Record extracts:
_ _ _ _
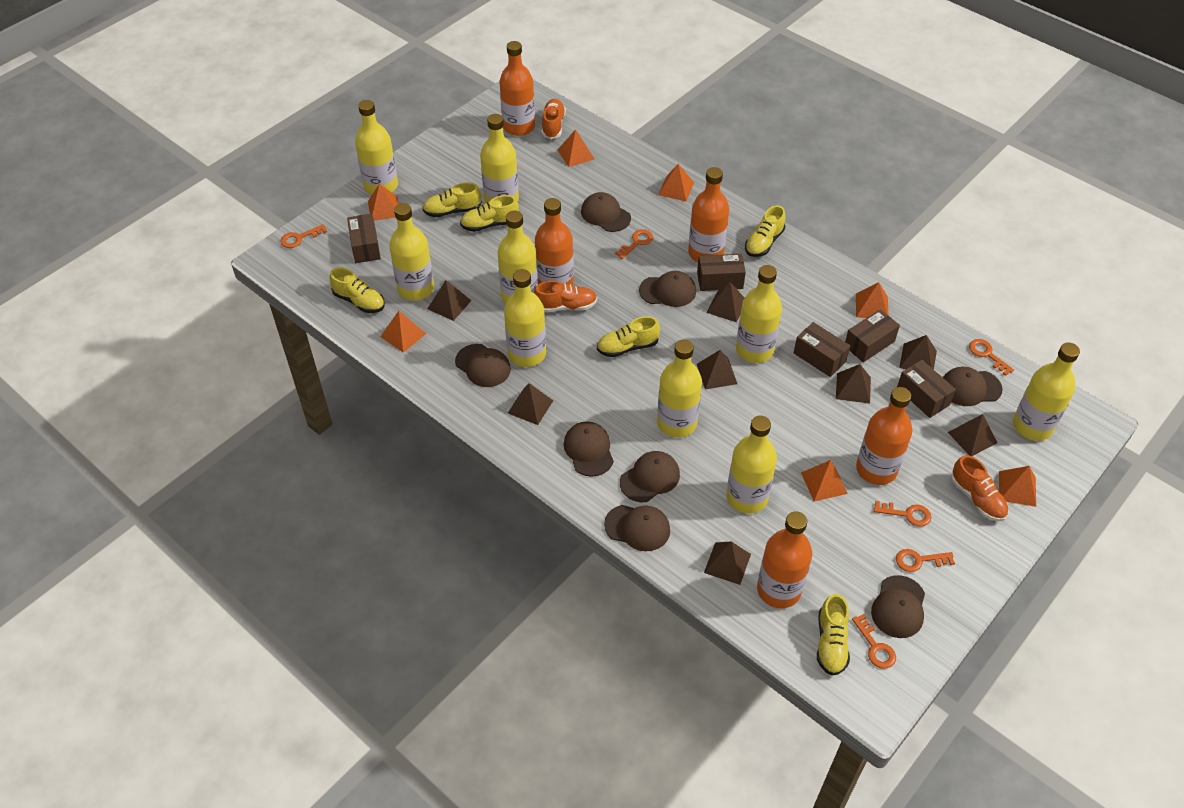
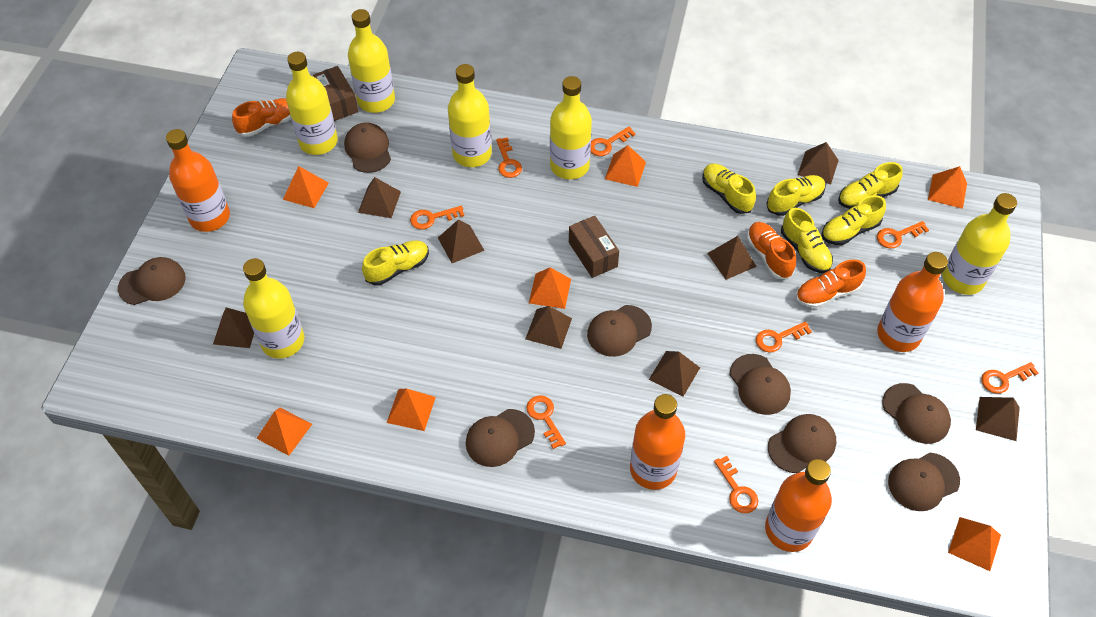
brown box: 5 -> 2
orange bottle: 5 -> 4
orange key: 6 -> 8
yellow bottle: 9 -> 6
_ _ _ _
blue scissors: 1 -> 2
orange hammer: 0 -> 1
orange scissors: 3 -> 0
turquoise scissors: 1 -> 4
_ _ _ _
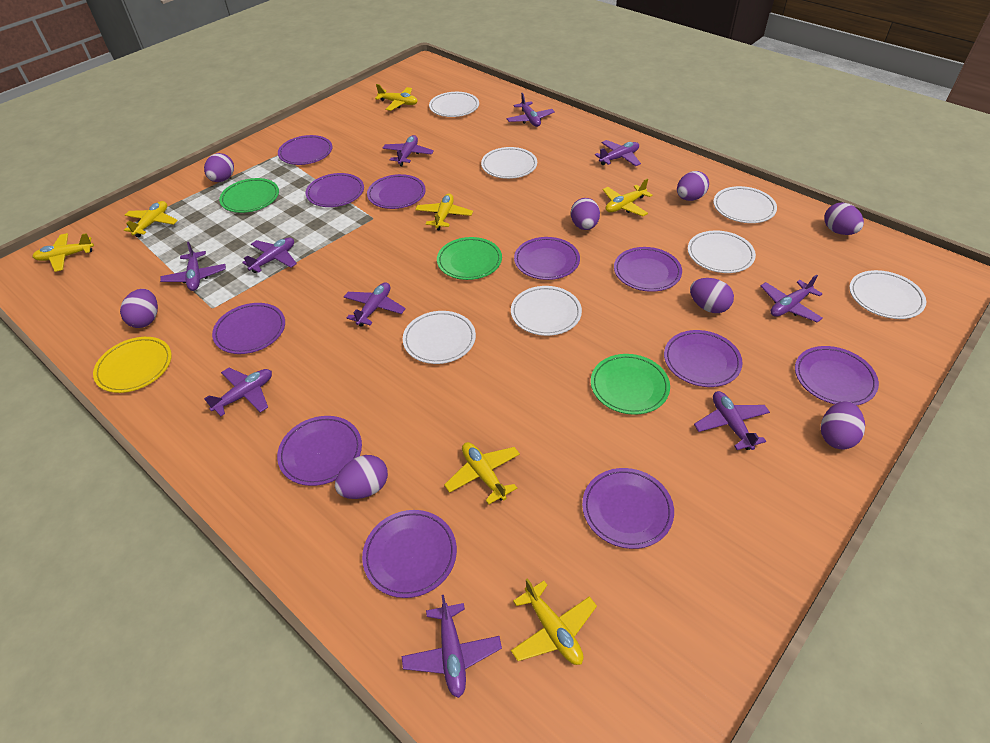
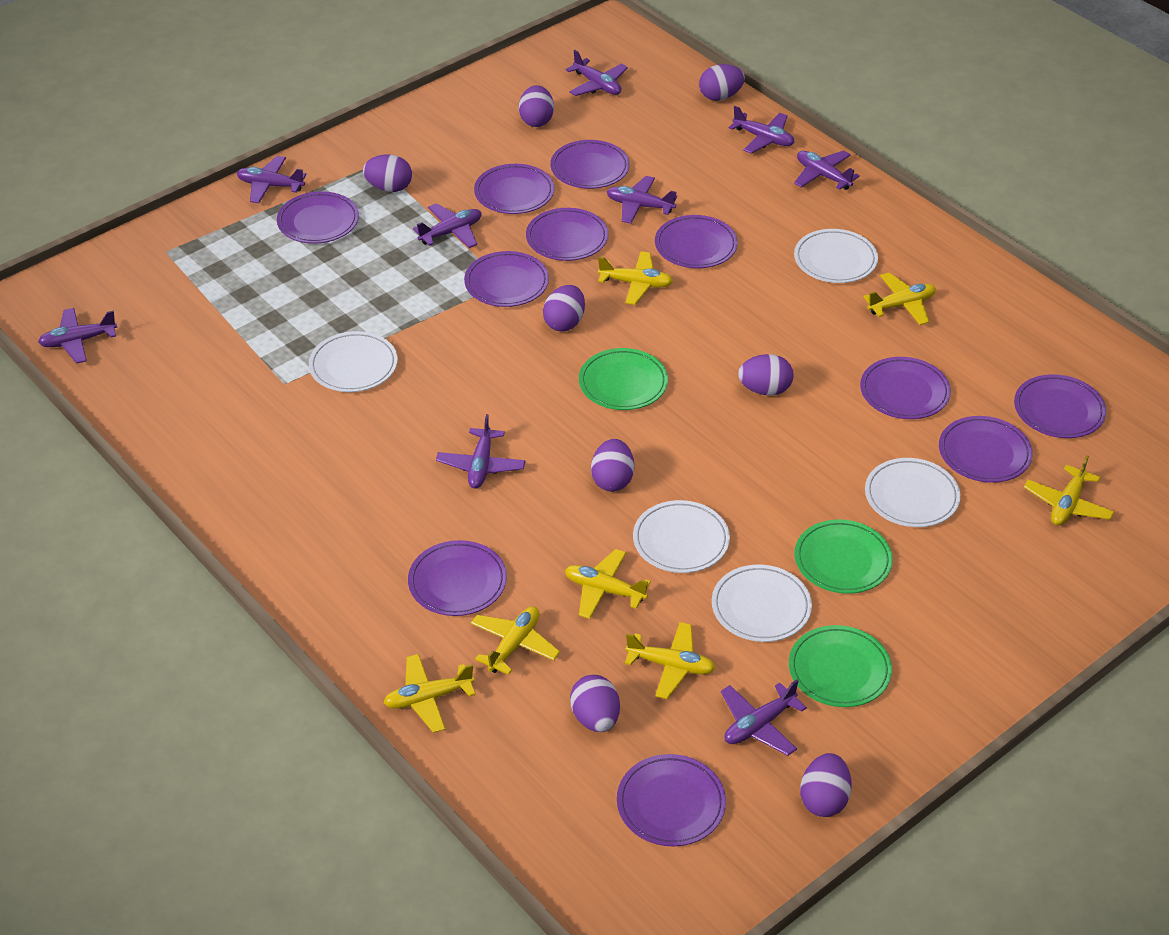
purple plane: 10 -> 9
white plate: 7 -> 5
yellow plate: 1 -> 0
_ _ _ _
What the task requires: Output the lines above exactly, but only those between the line holding "brown box: 5 -> 2" and the line holding "yellow bottle: 9 -> 6", inclusive.

Response for this exercise:
brown box: 5 -> 2
orange bottle: 5 -> 4
orange key: 6 -> 8
yellow bottle: 9 -> 6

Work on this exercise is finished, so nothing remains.